DATASET:

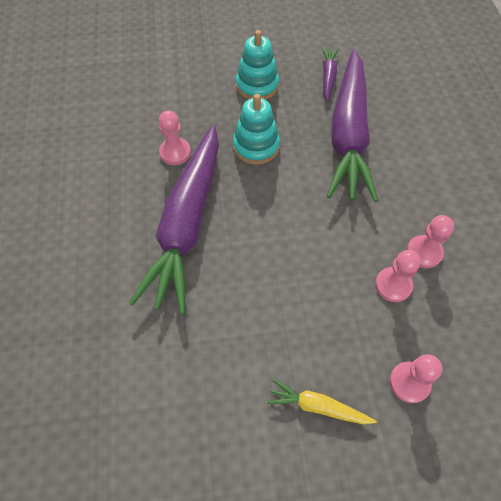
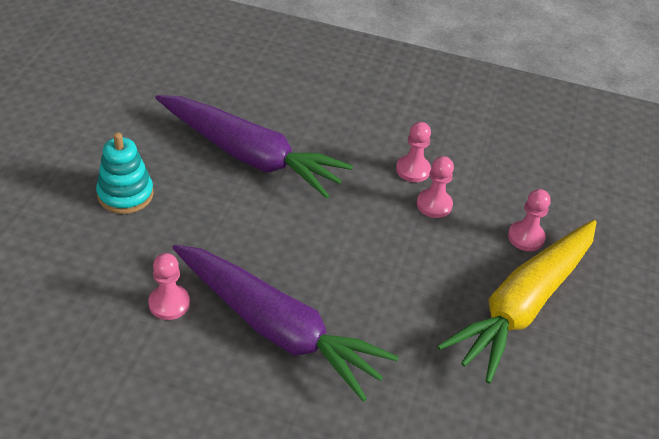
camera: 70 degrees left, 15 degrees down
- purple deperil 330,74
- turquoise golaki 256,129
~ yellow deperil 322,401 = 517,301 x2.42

==

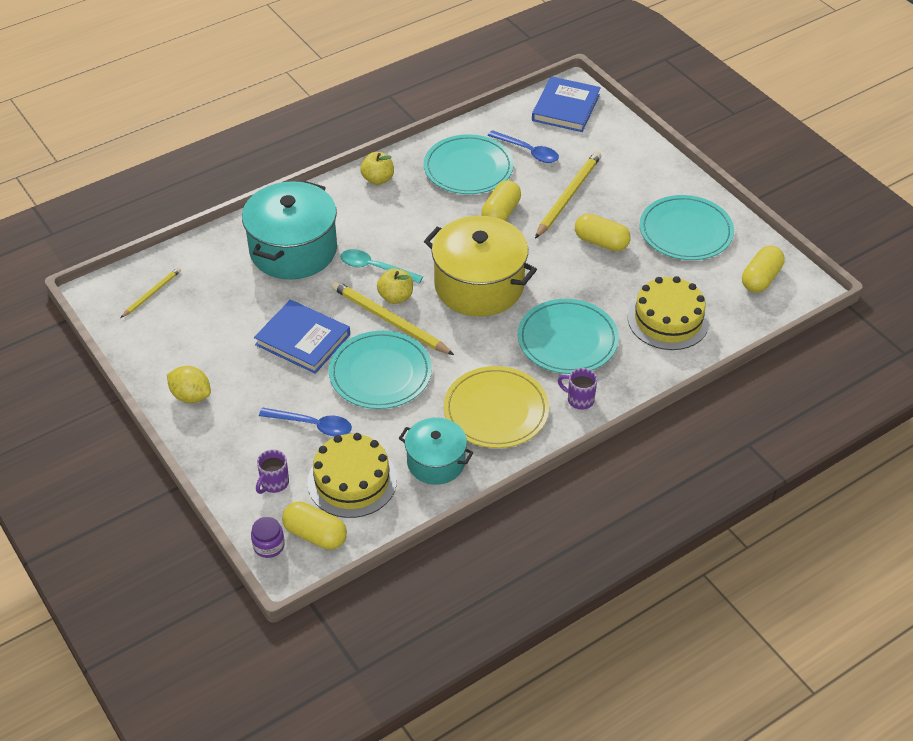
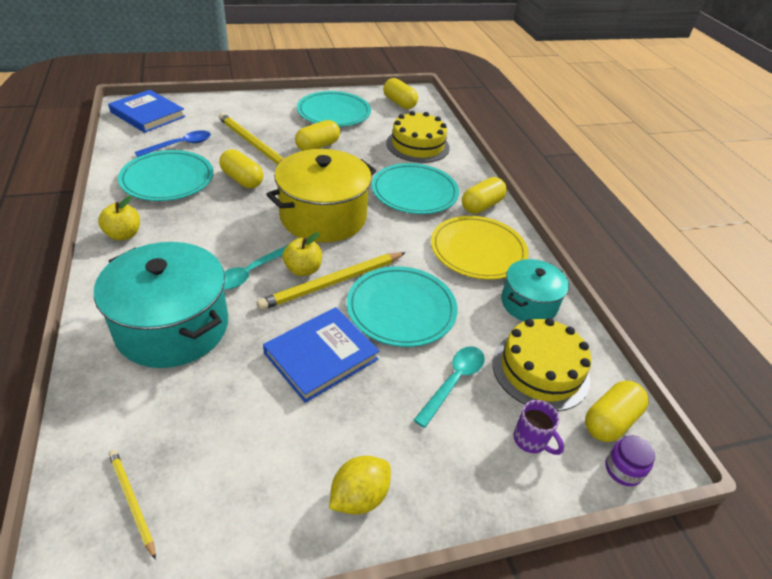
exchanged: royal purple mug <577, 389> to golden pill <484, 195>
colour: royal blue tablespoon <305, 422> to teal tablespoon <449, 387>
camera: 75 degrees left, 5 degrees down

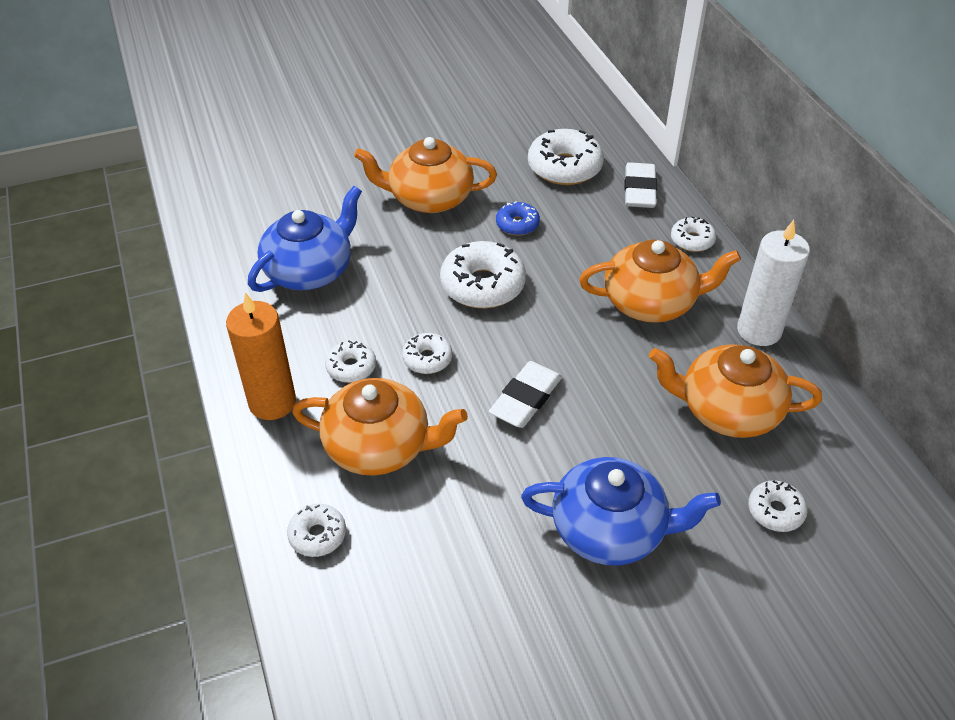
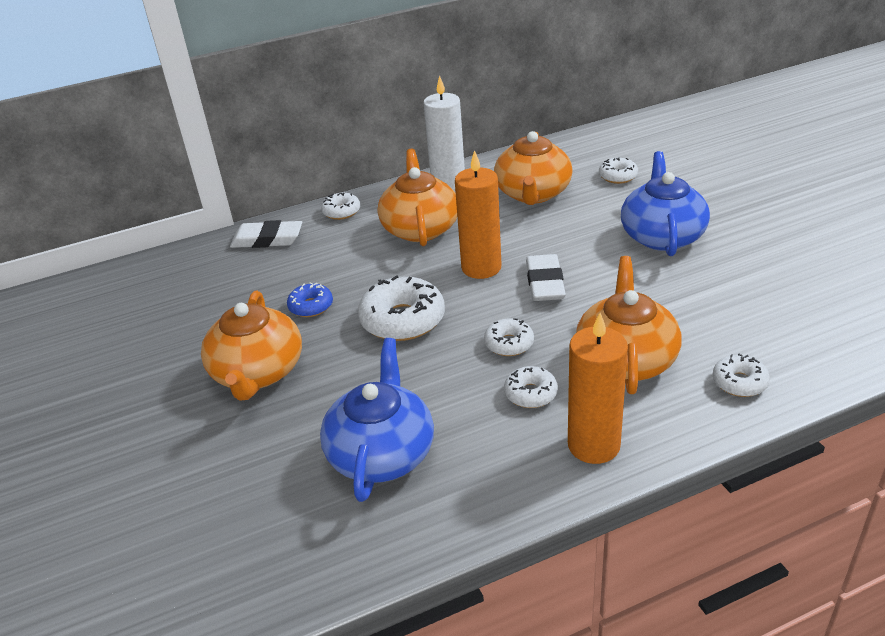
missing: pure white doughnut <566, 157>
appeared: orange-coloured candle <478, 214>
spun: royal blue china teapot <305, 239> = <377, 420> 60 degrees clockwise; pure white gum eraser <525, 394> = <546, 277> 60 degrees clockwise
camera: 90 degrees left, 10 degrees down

...

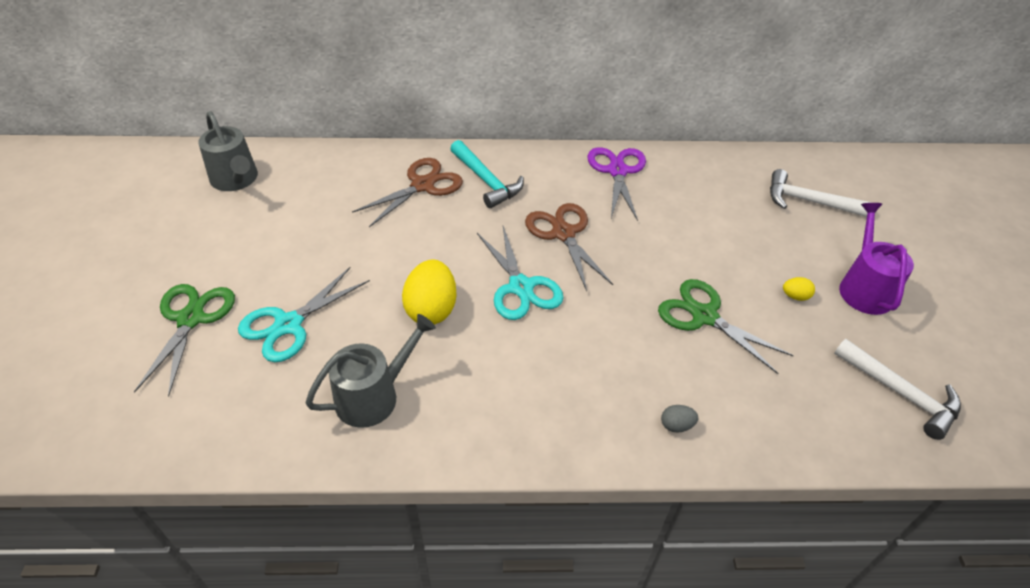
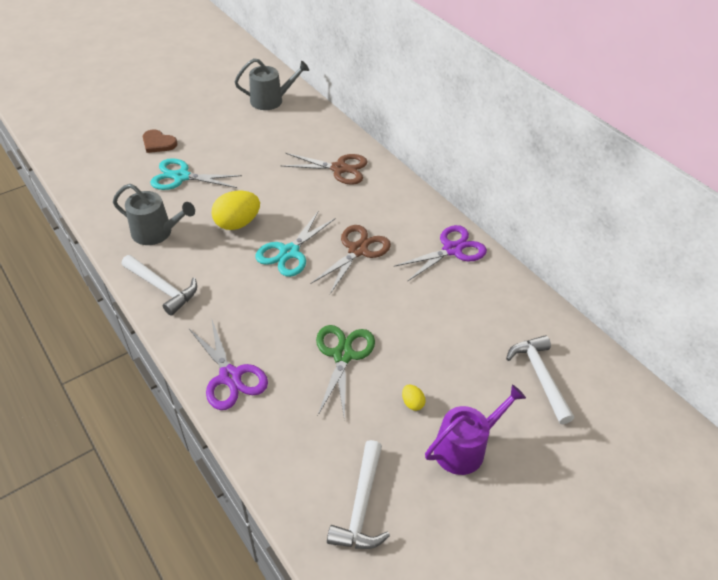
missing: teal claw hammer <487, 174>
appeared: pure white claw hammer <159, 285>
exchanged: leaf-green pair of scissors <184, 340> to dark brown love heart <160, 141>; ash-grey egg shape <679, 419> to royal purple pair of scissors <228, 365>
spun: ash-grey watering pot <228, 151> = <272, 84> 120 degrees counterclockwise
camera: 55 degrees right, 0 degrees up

YOUR OBJECTIVE: Copy range, inclusive: the line holding "exchanged: royal purple" to the line holding "colour: royal blue". Reproduce exactly those lines of the records above and no others.

WRITTEN RESPONSE:
exchanged: royal purple mug <577, 389> to golden pill <484, 195>
colour: royal blue tablespoon <305, 422> to teal tablespoon <449, 387>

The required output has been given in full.